▸ Job
Through the last line of the entries, please copy every line exactly, starting with the one that contains "(285, 235) = (331, 149): orange".

▸ Data records

________

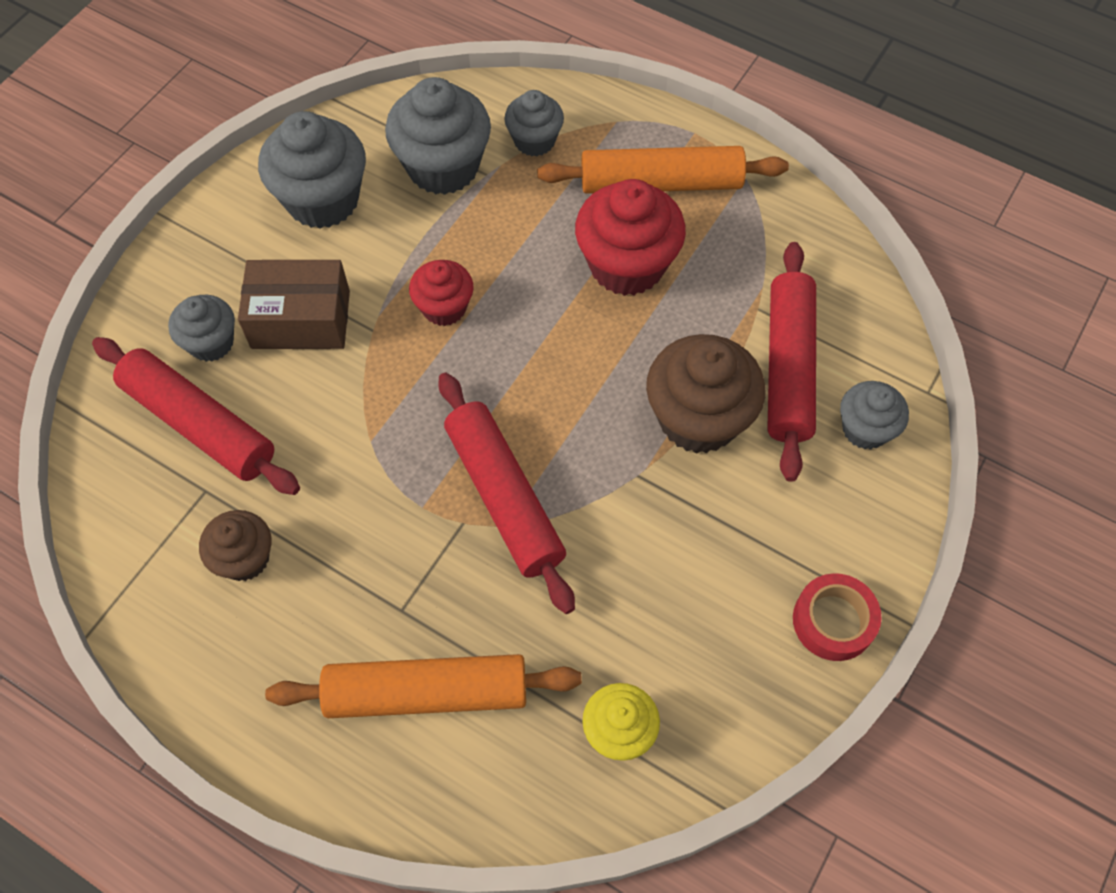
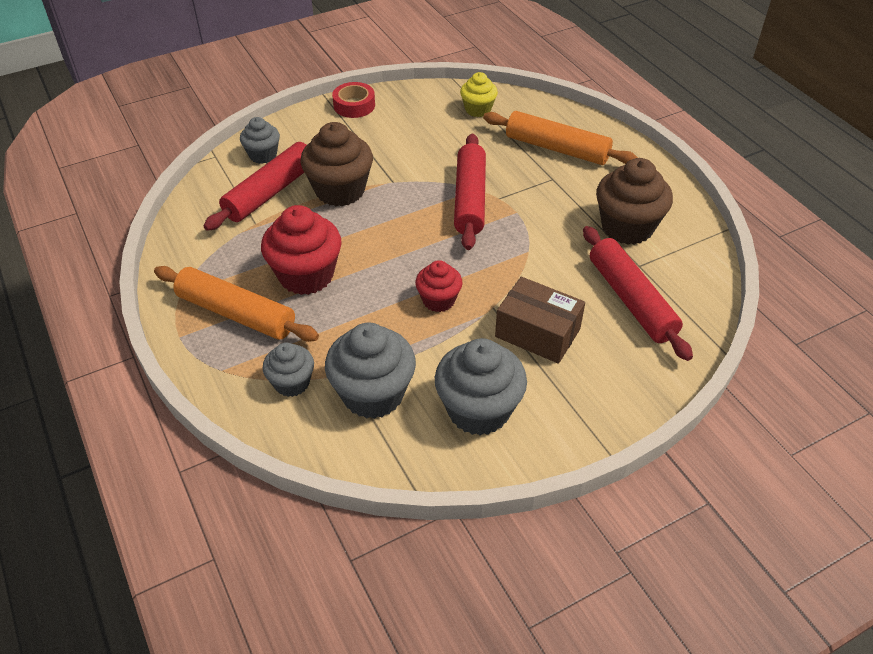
camera: 150 degrees left, 15 degrees down
(211, 342) = (606, 344): grey cupcake -> none
(245, 558) = (627, 227): brown cupcake -> brown cupcake, size x1.72

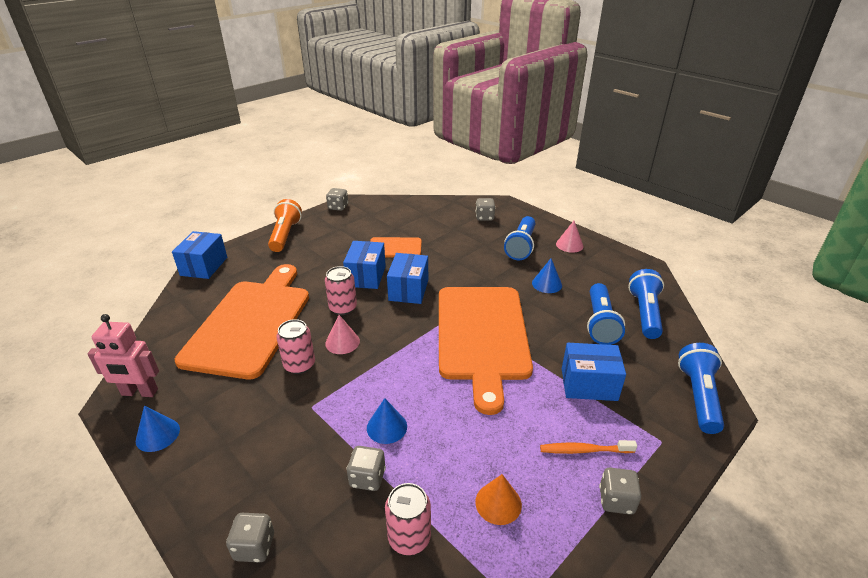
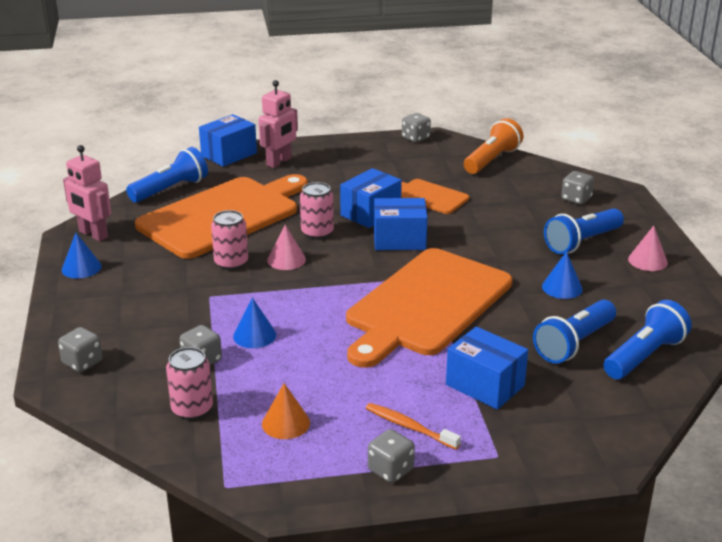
camera: 35 degrees right, 5 degrees down
(253, 258) = (279, 162): none -> pink robot
(285, 235) = (331, 149): orange flashlight -> orange flashlight (492, 160)
(408, 290) = (399, 240): blue box -> blue box turned 45 degrees clockwise
(698, 396) = (594, 444): blue flashlight -> blue flashlight (171, 189)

________

▸ Written response
(285, 235) = (331, 149): orange flashlight -> orange flashlight (492, 160)
(408, 290) = (399, 240): blue box -> blue box turned 45 degrees clockwise
(698, 396) = (594, 444): blue flashlight -> blue flashlight (171, 189)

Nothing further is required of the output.